─── Record excerpts ───

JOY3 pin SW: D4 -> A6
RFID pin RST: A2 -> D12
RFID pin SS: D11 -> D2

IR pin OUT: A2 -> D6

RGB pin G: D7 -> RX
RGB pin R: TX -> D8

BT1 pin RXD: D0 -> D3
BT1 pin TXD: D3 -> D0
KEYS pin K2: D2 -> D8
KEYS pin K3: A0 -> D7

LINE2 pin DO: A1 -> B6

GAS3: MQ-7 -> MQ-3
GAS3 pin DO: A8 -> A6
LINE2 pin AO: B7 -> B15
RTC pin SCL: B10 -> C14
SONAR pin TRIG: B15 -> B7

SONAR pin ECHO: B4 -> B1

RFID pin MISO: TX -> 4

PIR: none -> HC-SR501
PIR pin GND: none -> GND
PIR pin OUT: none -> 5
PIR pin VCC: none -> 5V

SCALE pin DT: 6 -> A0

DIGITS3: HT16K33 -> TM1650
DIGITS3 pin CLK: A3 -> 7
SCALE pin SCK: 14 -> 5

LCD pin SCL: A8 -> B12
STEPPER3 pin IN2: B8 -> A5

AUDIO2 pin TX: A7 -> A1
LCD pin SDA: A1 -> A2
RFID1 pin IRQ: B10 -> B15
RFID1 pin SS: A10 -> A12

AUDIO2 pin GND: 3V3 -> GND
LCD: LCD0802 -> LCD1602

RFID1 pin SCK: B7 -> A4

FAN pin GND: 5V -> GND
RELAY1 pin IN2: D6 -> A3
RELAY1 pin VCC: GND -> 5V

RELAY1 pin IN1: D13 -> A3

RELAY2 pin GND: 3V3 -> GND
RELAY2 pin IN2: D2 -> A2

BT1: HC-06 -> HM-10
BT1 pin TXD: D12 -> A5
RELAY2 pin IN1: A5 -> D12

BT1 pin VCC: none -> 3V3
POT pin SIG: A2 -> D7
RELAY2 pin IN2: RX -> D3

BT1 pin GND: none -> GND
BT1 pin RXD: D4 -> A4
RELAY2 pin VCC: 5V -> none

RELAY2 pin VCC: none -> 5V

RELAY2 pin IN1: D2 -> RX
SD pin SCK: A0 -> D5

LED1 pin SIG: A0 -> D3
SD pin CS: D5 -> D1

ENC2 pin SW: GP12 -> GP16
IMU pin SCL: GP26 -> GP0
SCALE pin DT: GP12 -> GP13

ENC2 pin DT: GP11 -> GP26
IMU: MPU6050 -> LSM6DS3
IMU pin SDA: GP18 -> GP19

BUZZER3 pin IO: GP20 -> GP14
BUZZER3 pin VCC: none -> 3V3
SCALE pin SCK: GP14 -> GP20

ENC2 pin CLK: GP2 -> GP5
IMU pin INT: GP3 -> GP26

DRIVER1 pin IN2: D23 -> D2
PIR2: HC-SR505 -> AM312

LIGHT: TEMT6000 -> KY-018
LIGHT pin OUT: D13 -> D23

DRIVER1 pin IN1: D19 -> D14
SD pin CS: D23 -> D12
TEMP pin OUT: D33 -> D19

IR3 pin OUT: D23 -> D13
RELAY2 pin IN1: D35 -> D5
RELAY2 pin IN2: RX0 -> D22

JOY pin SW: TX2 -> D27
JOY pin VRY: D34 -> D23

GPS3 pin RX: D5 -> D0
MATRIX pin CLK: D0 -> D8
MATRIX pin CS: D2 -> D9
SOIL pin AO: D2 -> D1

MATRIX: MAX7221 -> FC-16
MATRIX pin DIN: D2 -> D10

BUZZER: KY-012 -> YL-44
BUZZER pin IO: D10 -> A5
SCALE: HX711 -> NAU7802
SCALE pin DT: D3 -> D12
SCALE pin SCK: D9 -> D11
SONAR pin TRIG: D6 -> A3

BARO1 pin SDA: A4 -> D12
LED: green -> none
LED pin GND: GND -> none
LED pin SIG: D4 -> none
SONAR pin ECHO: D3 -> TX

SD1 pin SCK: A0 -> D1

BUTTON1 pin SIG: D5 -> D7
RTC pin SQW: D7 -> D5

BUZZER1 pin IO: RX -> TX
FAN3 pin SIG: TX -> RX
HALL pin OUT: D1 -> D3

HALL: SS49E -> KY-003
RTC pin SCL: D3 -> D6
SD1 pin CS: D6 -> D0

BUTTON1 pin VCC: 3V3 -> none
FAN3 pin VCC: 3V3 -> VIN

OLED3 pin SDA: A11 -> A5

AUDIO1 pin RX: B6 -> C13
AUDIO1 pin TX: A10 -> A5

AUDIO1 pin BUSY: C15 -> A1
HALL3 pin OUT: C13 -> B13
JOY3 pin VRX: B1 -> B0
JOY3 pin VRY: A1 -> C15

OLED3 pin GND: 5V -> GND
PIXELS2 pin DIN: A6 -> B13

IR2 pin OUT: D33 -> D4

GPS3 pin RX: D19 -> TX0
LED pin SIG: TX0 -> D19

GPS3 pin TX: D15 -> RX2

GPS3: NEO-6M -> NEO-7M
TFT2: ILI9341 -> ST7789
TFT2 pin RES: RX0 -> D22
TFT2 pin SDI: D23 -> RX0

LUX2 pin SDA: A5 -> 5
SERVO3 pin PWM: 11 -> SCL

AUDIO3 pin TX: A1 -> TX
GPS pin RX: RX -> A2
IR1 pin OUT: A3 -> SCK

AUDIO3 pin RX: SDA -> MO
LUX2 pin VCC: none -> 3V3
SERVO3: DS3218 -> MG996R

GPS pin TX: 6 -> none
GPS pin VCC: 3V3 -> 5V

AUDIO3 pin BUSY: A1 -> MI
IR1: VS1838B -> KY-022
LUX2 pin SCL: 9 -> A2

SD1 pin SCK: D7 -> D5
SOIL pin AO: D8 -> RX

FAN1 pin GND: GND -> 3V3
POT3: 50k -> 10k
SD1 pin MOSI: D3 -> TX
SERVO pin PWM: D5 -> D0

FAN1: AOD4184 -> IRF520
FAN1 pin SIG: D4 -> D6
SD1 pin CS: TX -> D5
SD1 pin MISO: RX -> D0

───

All that belongs in the answer is an exact copy of the lines from the start of the records above through the line with "LED1 pin SIG: A0 -> D3".

Exercise answer –
JOY3 pin SW: D4 -> A6
RFID pin RST: A2 -> D12
RFID pin SS: D11 -> D2

IR pin OUT: A2 -> D6

RGB pin G: D7 -> RX
RGB pin R: TX -> D8

BT1 pin RXD: D0 -> D3
BT1 pin TXD: D3 -> D0
KEYS pin K2: D2 -> D8
KEYS pin K3: A0 -> D7

LINE2 pin DO: A1 -> B6

GAS3: MQ-7 -> MQ-3
GAS3 pin DO: A8 -> A6
LINE2 pin AO: B7 -> B15
RTC pin SCL: B10 -> C14
SONAR pin TRIG: B15 -> B7

SONAR pin ECHO: B4 -> B1

RFID pin MISO: TX -> 4

PIR: none -> HC-SR501
PIR pin GND: none -> GND
PIR pin OUT: none -> 5
PIR pin VCC: none -> 5V

SCALE pin DT: 6 -> A0

DIGITS3: HT16K33 -> TM1650
DIGITS3 pin CLK: A3 -> 7
SCALE pin SCK: 14 -> 5

LCD pin SCL: A8 -> B12
STEPPER3 pin IN2: B8 -> A5

AUDIO2 pin TX: A7 -> A1
LCD pin SDA: A1 -> A2
RFID1 pin IRQ: B10 -> B15
RFID1 pin SS: A10 -> A12

AUDIO2 pin GND: 3V3 -> GND
LCD: LCD0802 -> LCD1602

RFID1 pin SCK: B7 -> A4

FAN pin GND: 5V -> GND
RELAY1 pin IN2: D6 -> A3
RELAY1 pin VCC: GND -> 5V

RELAY1 pin IN1: D13 -> A3

RELAY2 pin GND: 3V3 -> GND
RELAY2 pin IN2: D2 -> A2

BT1: HC-06 -> HM-10
BT1 pin TXD: D12 -> A5
RELAY2 pin IN1: A5 -> D12

BT1 pin VCC: none -> 3V3
POT pin SIG: A2 -> D7
RELAY2 pin IN2: RX -> D3

BT1 pin GND: none -> GND
BT1 pin RXD: D4 -> A4
RELAY2 pin VCC: 5V -> none

RELAY2 pin VCC: none -> 5V

RELAY2 pin IN1: D2 -> RX
SD pin SCK: A0 -> D5

LED1 pin SIG: A0 -> D3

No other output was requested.